*SUPPLIED INFORMATION*.

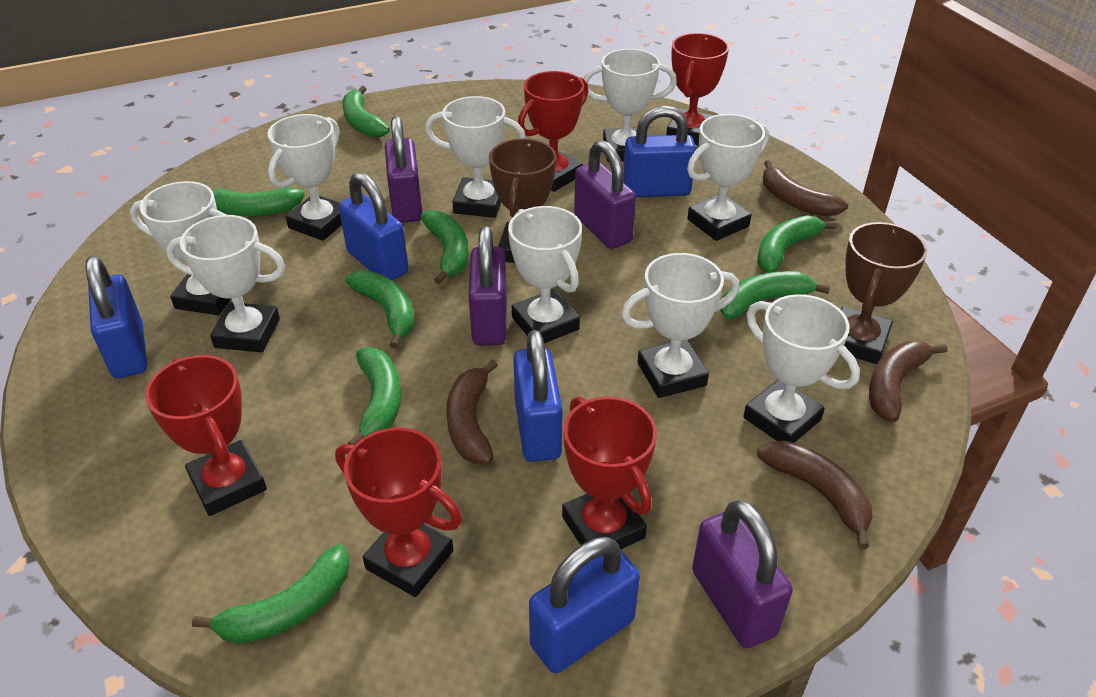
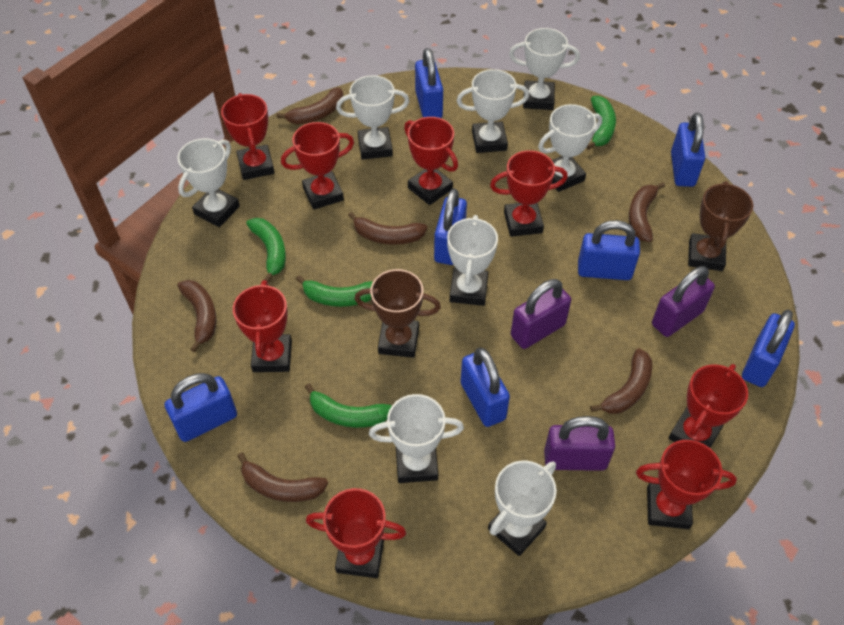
blue padlock: [86,256,147,379] [339,172,408,280] [513,330,563,462] [529,537,640,673] [623,106,696,197] = 5 -> [164,373,237,442] [415,48,443,118] [434,188,467,265] [461,348,510,427] [578,220,640,280] [671,112,705,187] [742,309,795,387] = 7
brown banana: [446,360,498,464] [757,440,872,549] [763,160,848,216] [869,341,947,422] = 4 -> [177,280,216,352] [237,452,328,502] [276,87,343,125] [348,212,428,245] [590,348,652,414] [629,182,665,242] = 6
green banana: [192,544,350,644] [212,187,305,217] [343,86,390,137] [345,270,415,349] [347,347,401,445] [420,210,468,284] [720,271,830,319] [757,215,837,273] = 8 -> [246,218,286,283] [296,275,373,307] [305,383,392,428] [586,96,616,150] = 4
purple padlock: [385,116,423,223] [469,226,507,345] [574,140,636,249] [692,500,793,648] = 4 -> [511,279,571,349] [544,416,615,471] [652,266,715,337] = 3
red trophy: [145,355,267,516] [335,427,462,597] [518,71,588,192] [562,396,657,550] [666,33,729,145] = 5 -> [221,93,275,180] [233,280,292,372] [281,122,354,210] [306,488,406,578] [404,117,458,205] [490,150,568,237] [636,440,737,529] [669,364,748,448] = 8
white trophy: [130,181,231,315] [166,215,285,352] [267,114,342,241] [425,96,526,218] [508,206,582,343] [583,49,677,162] [621,253,739,398] [687,114,769,241] [743,294,860,443] = 9 -> [177,138,240,227] [336,75,409,160] [369,394,464,483] [447,215,498,306] [457,69,529,153] [488,460,557,556] [509,28,580,110] [538,104,602,192] = 8

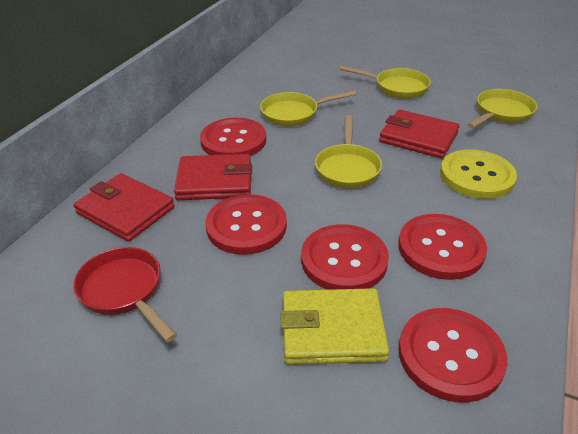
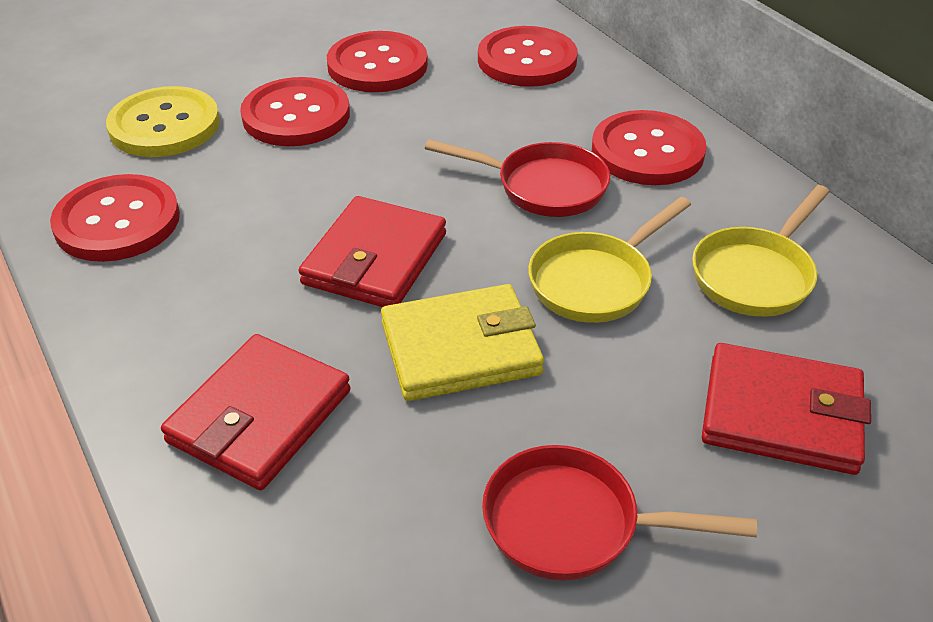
red pan: [73,247,177,342] = 1 -> [425,139,610,217] [482,445,757,581] = 2
yellow pan: [260,90,356,127] [315,115,382,189] [340,65,431,99] [467,89,537,128] = 4 -> [528,197,691,323] [692,185,830,317] = 2

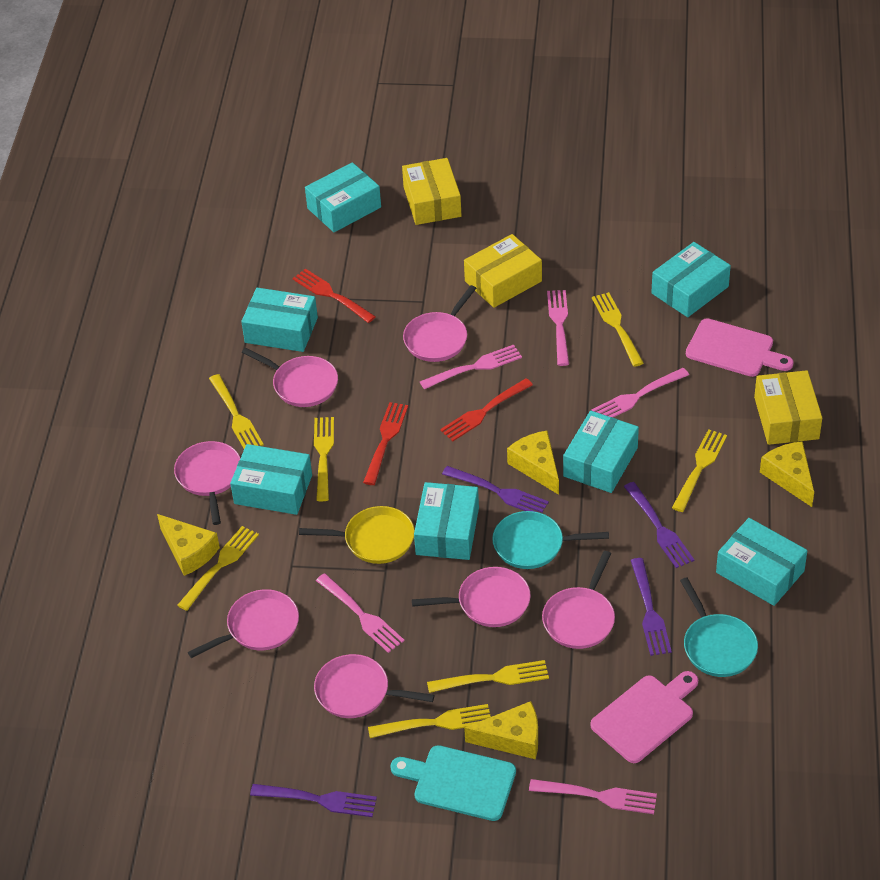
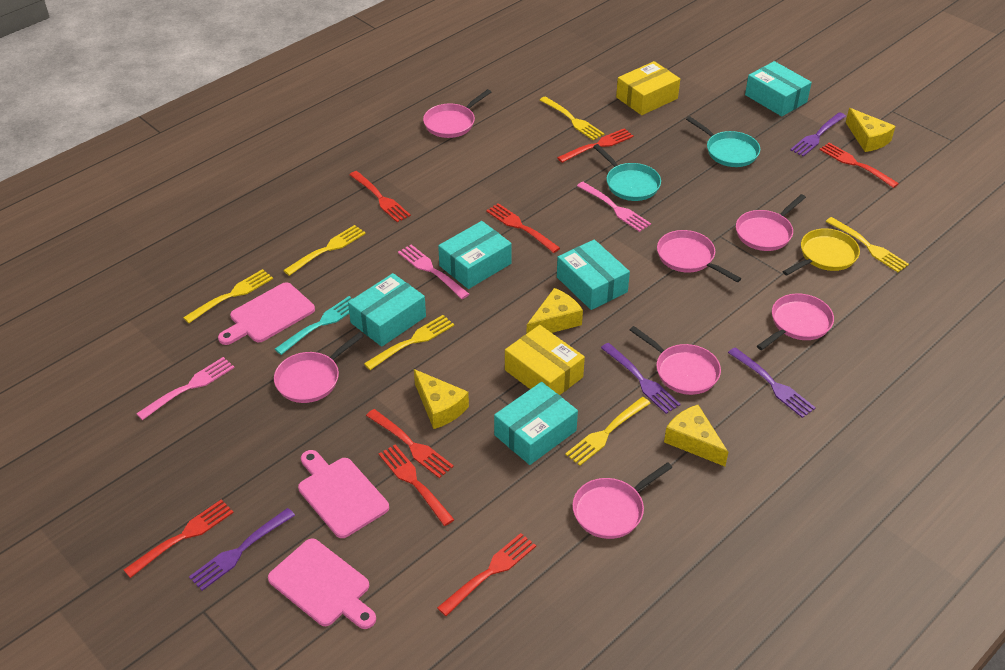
pink cutting board: [590,671,698,763] [686,318,794,377] = 2 -> [218,282,315,345] [268,538,376,629] [298,450,389,538] = 3
pink fork: [316,573,404,653] [420,345,522,389] [529,779,657,814] [547,290,569,366] [592,368,689,417] = 5 -> [136,357,234,420] [398,245,469,299] [577,182,651,232] = 3
red fork: [293,269,376,323] [363,402,408,485] [440,378,533,441] = 3 -> [124,499,234,578] [350,171,411,222] [366,409,454,478] [379,444,455,526] [437,533,536,616] [486,203,560,253] [557,128,634,163] [819,143,899,188] = 8
turquoise box: [230,444,312,515] [241,288,318,352] [305,162,381,232] [414,482,479,560] [563,411,639,493] [651,242,731,317] [716,518,807,606] = 7 -> [348,273,426,347] [438,221,512,289] [494,382,578,465] [557,239,630,310] [745,61,812,116] = 5
turquoise cutting board: [391,745,516,821] = 1 -> none = 0
turquoise fork: none = 0 -> [275,296,353,355] = 1
yellow box: [402,158,461,225] [464,234,542,308] [754,370,822,445] = 3 -> [505,325,585,395] [616,61,680,115] = 2
yellow fork: [177,526,259,611] [209,374,264,449] [314,417,334,501] [368,704,491,738] [427,660,549,693] [592,292,644,367] [672,429,727,512] = 7 -> [183,269,273,323] [283,225,366,276] [364,315,454,370] [540,96,604,140] [565,397,650,466] [826,217,909,272] = 6

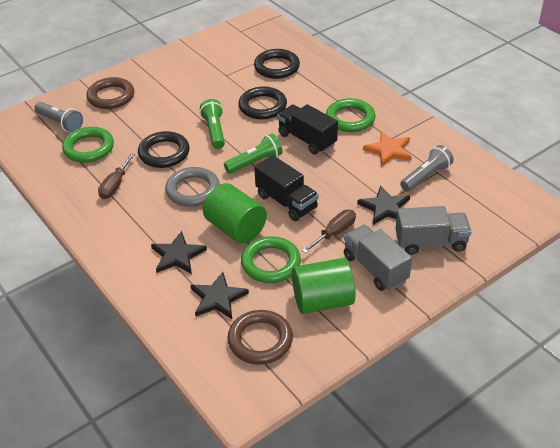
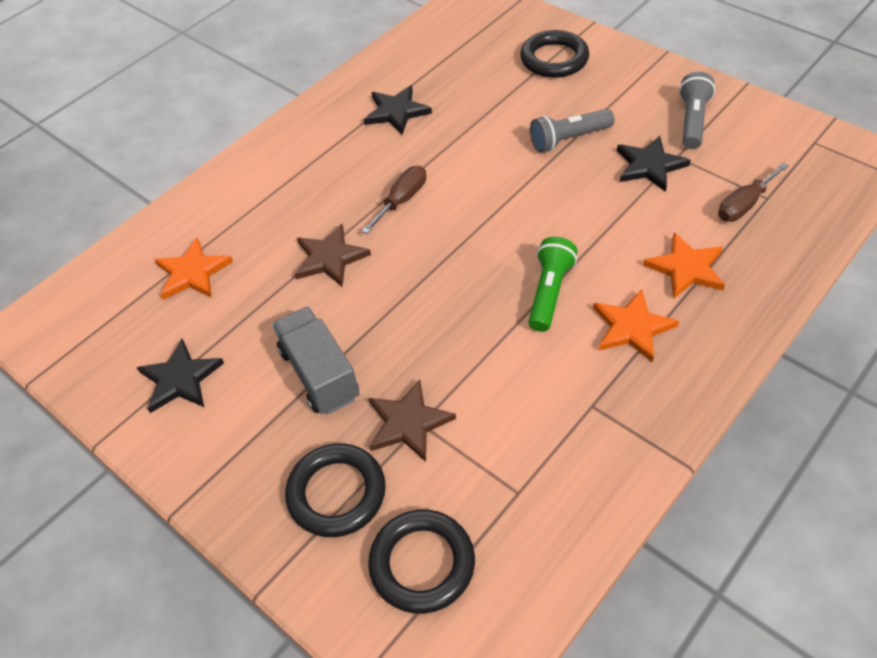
black truck: [254,155,319,221] [277,104,338,155] = 2 -> none = 0
brown ring: [87,77,134,109] [227,310,293,365] = 2 -> none = 0
brown star: none = 0 -> [295,224,371,287] [369,379,456,462] = 2
green cylinder: [203,183,267,244] [292,258,356,314] = 2 -> none = 0
green flashlight: [200,99,225,149] [224,133,283,174] = 2 -> [528,237,578,332] = 1
green ring: [62,127,114,163] [241,236,301,283] [326,98,376,132] = 3 -> none = 0
grey ring: [165,167,220,207] = 1 -> none = 0
grey truck: [344,225,412,291] [395,206,472,255] = 2 -> [272,307,360,414] = 1
orange star: [363,131,412,166] = 1 -> [155,237,233,300] [593,289,679,363] [643,233,725,299] = 3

*DIRECTIONS FOR THIS TASK*. Set down all of the entries exactly as they stand, without any image.

*SOLUTION*.
blue padlock: [86,256,147,379] [339,172,408,280] [513,330,563,462] [529,537,640,673] [623,106,696,197] = 5 -> [164,373,237,442] [415,48,443,118] [434,188,467,265] [461,348,510,427] [578,220,640,280] [671,112,705,187] [742,309,795,387] = 7
brown banana: [446,360,498,464] [757,440,872,549] [763,160,848,216] [869,341,947,422] = 4 -> [177,280,216,352] [237,452,328,502] [276,87,343,125] [348,212,428,245] [590,348,652,414] [629,182,665,242] = 6
green banana: [192,544,350,644] [212,187,305,217] [343,86,390,137] [345,270,415,349] [347,347,401,445] [420,210,468,284] [720,271,830,319] [757,215,837,273] = 8 -> [246,218,286,283] [296,275,373,307] [305,383,392,428] [586,96,616,150] = 4
purple padlock: [385,116,423,223] [469,226,507,345] [574,140,636,249] [692,500,793,648] = 4 -> [511,279,571,349] [544,416,615,471] [652,266,715,337] = 3
red trophy: [145,355,267,516] [335,427,462,597] [518,71,588,192] [562,396,657,550] [666,33,729,145] = 5 -> [221,93,275,180] [233,280,292,372] [281,122,354,210] [306,488,406,578] [404,117,458,205] [490,150,568,237] [636,440,737,529] [669,364,748,448] = 8
white trophy: [130,181,231,315] [166,215,285,352] [267,114,342,241] [425,96,526,218] [508,206,582,343] [583,49,677,162] [621,253,739,398] [687,114,769,241] [743,294,860,443] = 9 -> [177,138,240,227] [336,75,409,160] [369,394,464,483] [447,215,498,306] [457,69,529,153] [488,460,557,556] [509,28,580,110] [538,104,602,192] = 8

red pan: [73,247,177,342] = 1 -> [425,139,610,217] [482,445,757,581] = 2
yellow pan: [260,90,356,127] [315,115,382,189] [340,65,431,99] [467,89,537,128] = 4 -> [528,197,691,323] [692,185,830,317] = 2

pink cutting board: [590,671,698,763] [686,318,794,377] = 2 -> [218,282,315,345] [268,538,376,629] [298,450,389,538] = 3
pink fork: [316,573,404,653] [420,345,522,389] [529,779,657,814] [547,290,569,366] [592,368,689,417] = 5 -> [136,357,234,420] [398,245,469,299] [577,182,651,232] = 3
red fork: [293,269,376,323] [363,402,408,485] [440,378,533,441] = 3 -> [124,499,234,578] [350,171,411,222] [366,409,454,478] [379,444,455,526] [437,533,536,616] [486,203,560,253] [557,128,634,163] [819,143,899,188] = 8
turquoise box: [230,444,312,515] [241,288,318,352] [305,162,381,232] [414,482,479,560] [563,411,639,493] [651,242,731,317] [716,518,807,606] = 7 -> [348,273,426,347] [438,221,512,289] [494,382,578,465] [557,239,630,310] [745,61,812,116] = 5
turquoise cutting board: [391,745,516,821] = 1 -> none = 0
turquoise fork: none = 0 -> [275,296,353,355] = 1
yellow box: [402,158,461,225] [464,234,542,308] [754,370,822,445] = 3 -> [505,325,585,395] [616,61,680,115] = 2
yellow fork: [177,526,259,611] [209,374,264,449] [314,417,334,501] [368,704,491,738] [427,660,549,693] [592,292,644,367] [672,429,727,512] = 7 -> [183,269,273,323] [283,225,366,276] [364,315,454,370] [540,96,604,140] [565,397,650,466] [826,217,909,272] = 6

black truck: [254,155,319,221] [277,104,338,155] = 2 -> none = 0
brown ring: [87,77,134,109] [227,310,293,365] = 2 -> none = 0
brown star: none = 0 -> [295,224,371,287] [369,379,456,462] = 2
green cylinder: [203,183,267,244] [292,258,356,314] = 2 -> none = 0
green flashlight: [200,99,225,149] [224,133,283,174] = 2 -> [528,237,578,332] = 1
green ring: [62,127,114,163] [241,236,301,283] [326,98,376,132] = 3 -> none = 0
grey ring: [165,167,220,207] = 1 -> none = 0
grey truck: [344,225,412,291] [395,206,472,255] = 2 -> [272,307,360,414] = 1
orange star: [363,131,412,166] = 1 -> [155,237,233,300] [593,289,679,363] [643,233,725,299] = 3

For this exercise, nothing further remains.